■ **THE TASK**:
Omit all pictures and transcribe only the lines in the entries below that run from the line with "P2 pin 1: MID -> GND" through the line with "SW103: switch (5V, PWR) -> switch (5V, SIG2)".

■ **PROVIDED RECORDS**:
^^^^^^^^

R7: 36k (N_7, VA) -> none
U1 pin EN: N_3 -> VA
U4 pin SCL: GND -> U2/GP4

^^^^^^^^

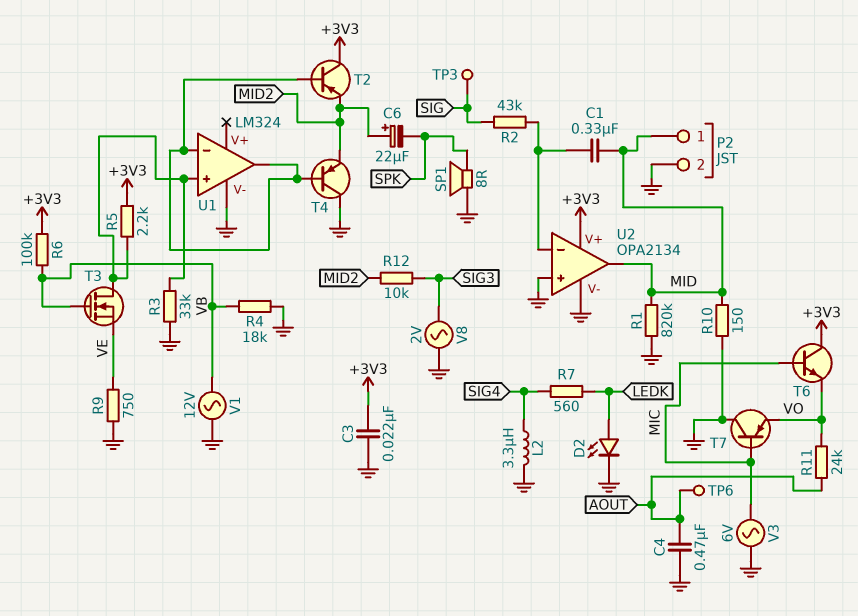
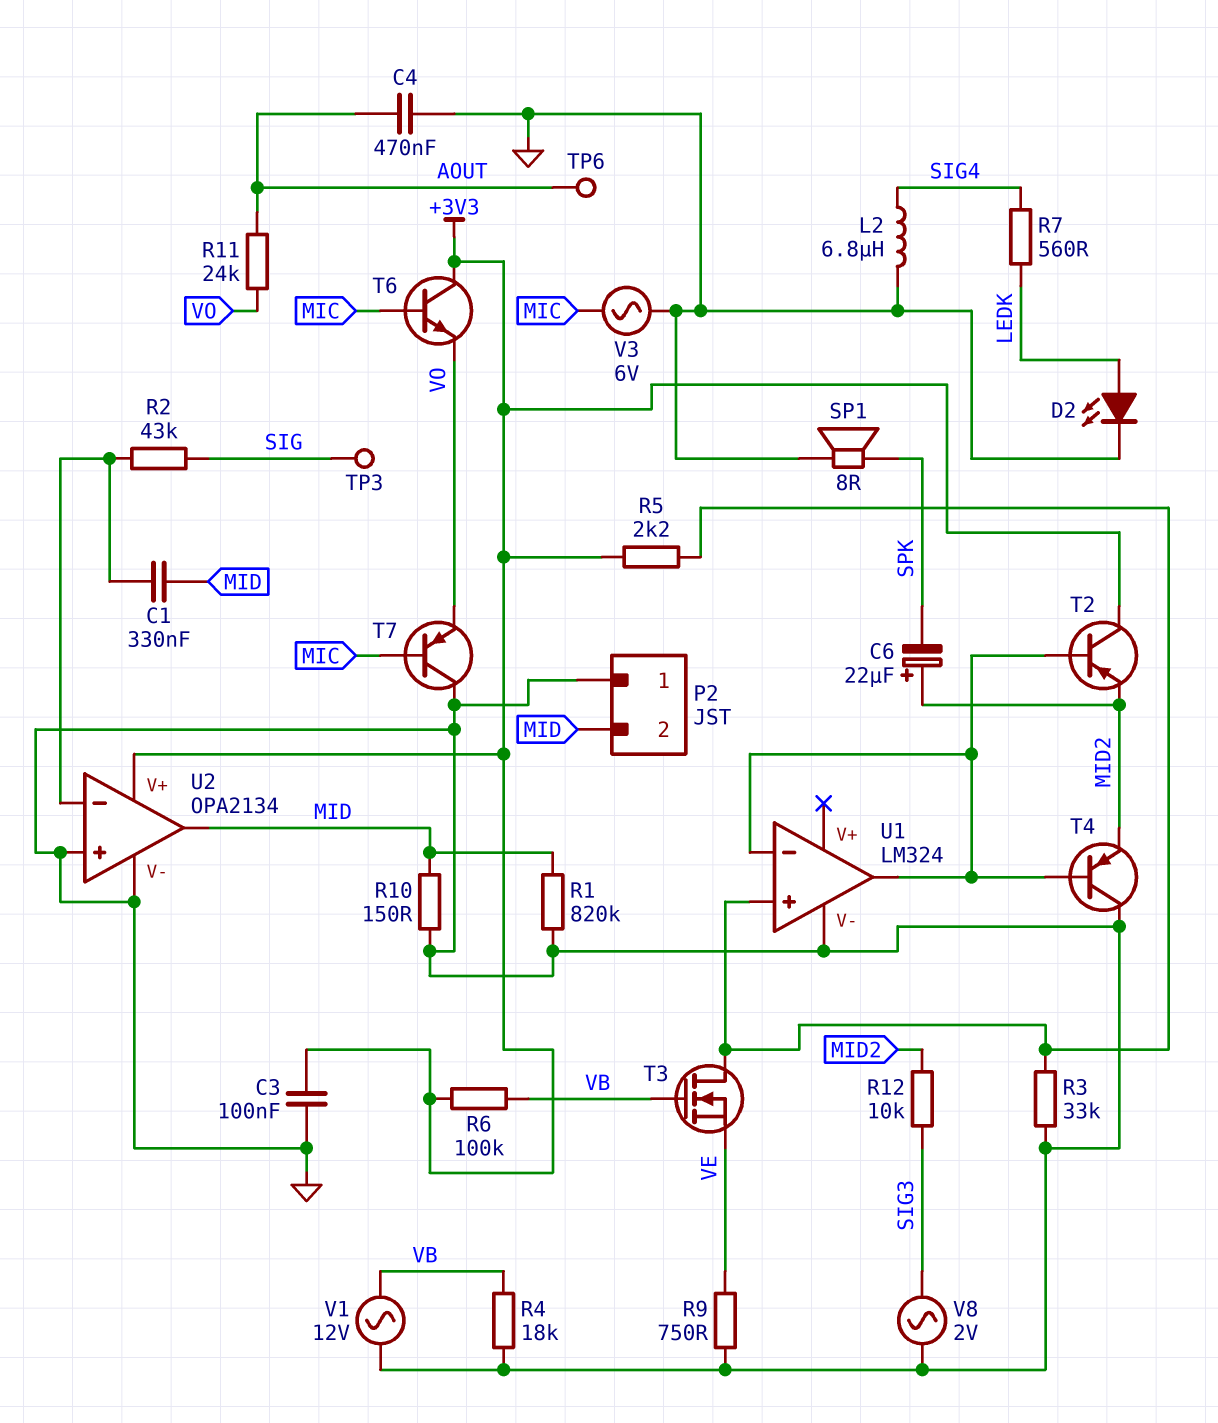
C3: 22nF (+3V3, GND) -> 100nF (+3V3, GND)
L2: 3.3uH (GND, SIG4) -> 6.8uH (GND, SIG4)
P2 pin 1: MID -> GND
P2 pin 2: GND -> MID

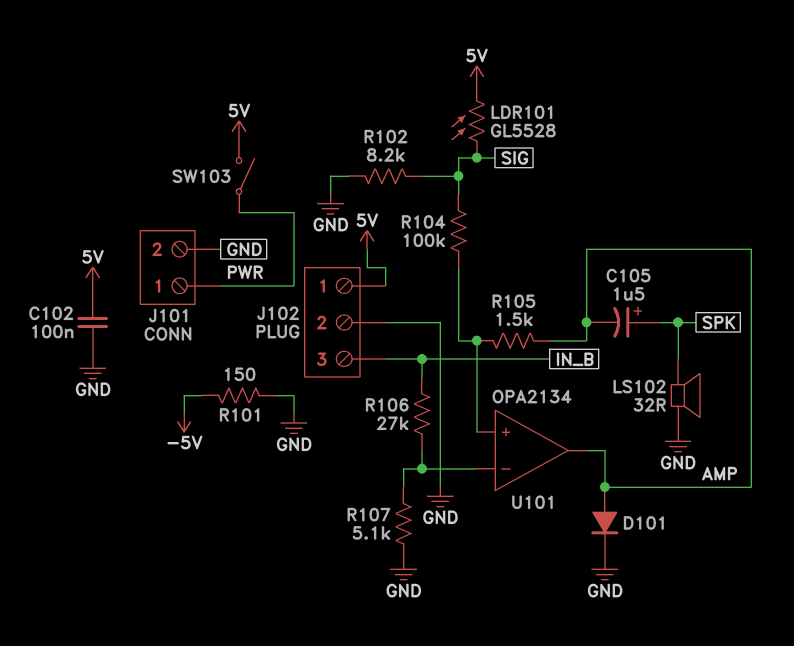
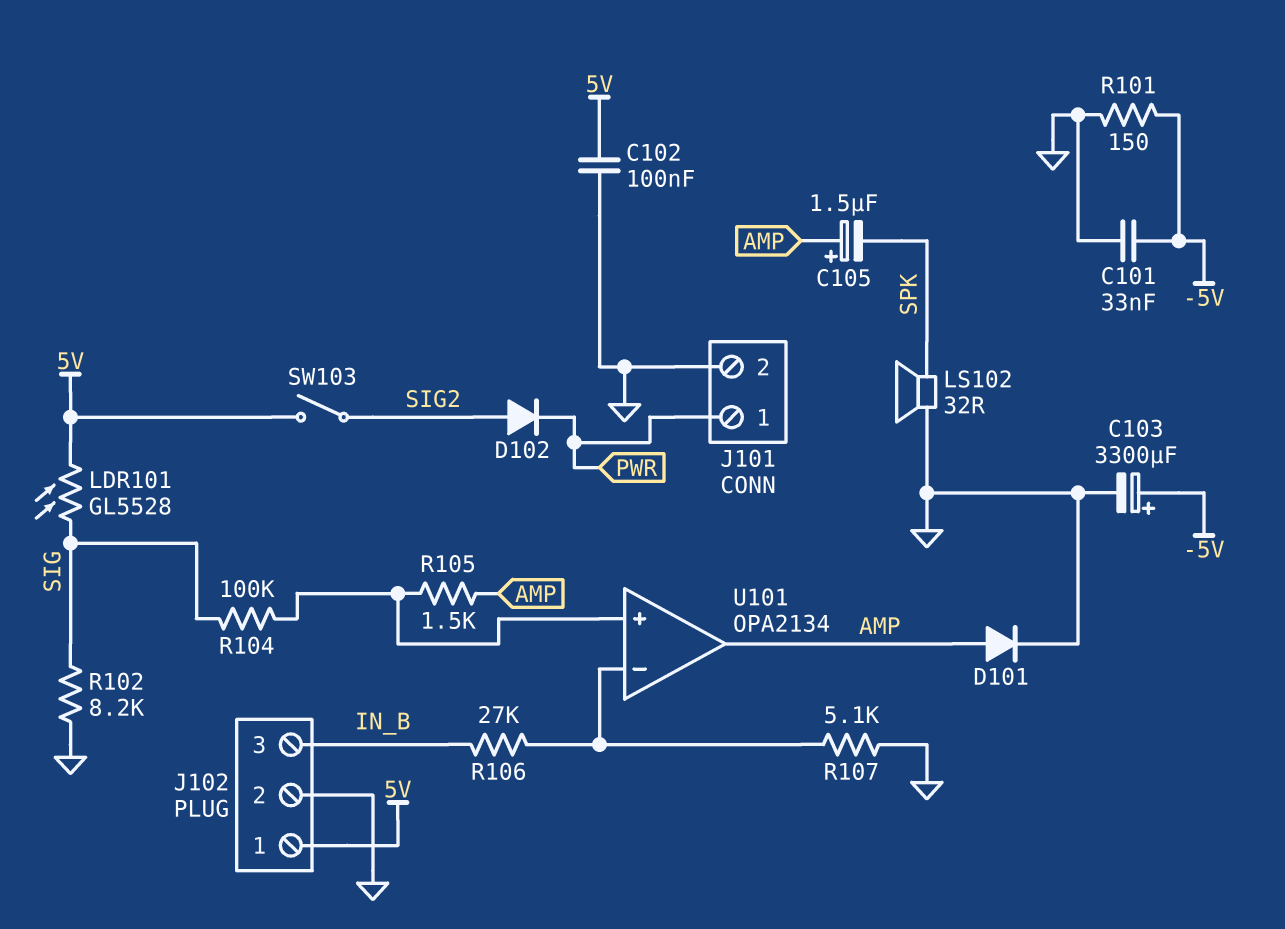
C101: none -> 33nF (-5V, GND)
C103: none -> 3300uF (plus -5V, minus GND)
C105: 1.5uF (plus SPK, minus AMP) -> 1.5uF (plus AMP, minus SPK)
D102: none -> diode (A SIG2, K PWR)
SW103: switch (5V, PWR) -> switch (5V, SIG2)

^^^^^^^^

■ **EXERCISE SOLUTION**:
P2 pin 1: MID -> GND
P2 pin 2: GND -> MID

C101: none -> 33nF (-5V, GND)
C103: none -> 3300uF (plus -5V, minus GND)
C105: 1.5uF (plus SPK, minus AMP) -> 1.5uF (plus AMP, minus SPK)
D102: none -> diode (A SIG2, K PWR)
SW103: switch (5V, PWR) -> switch (5V, SIG2)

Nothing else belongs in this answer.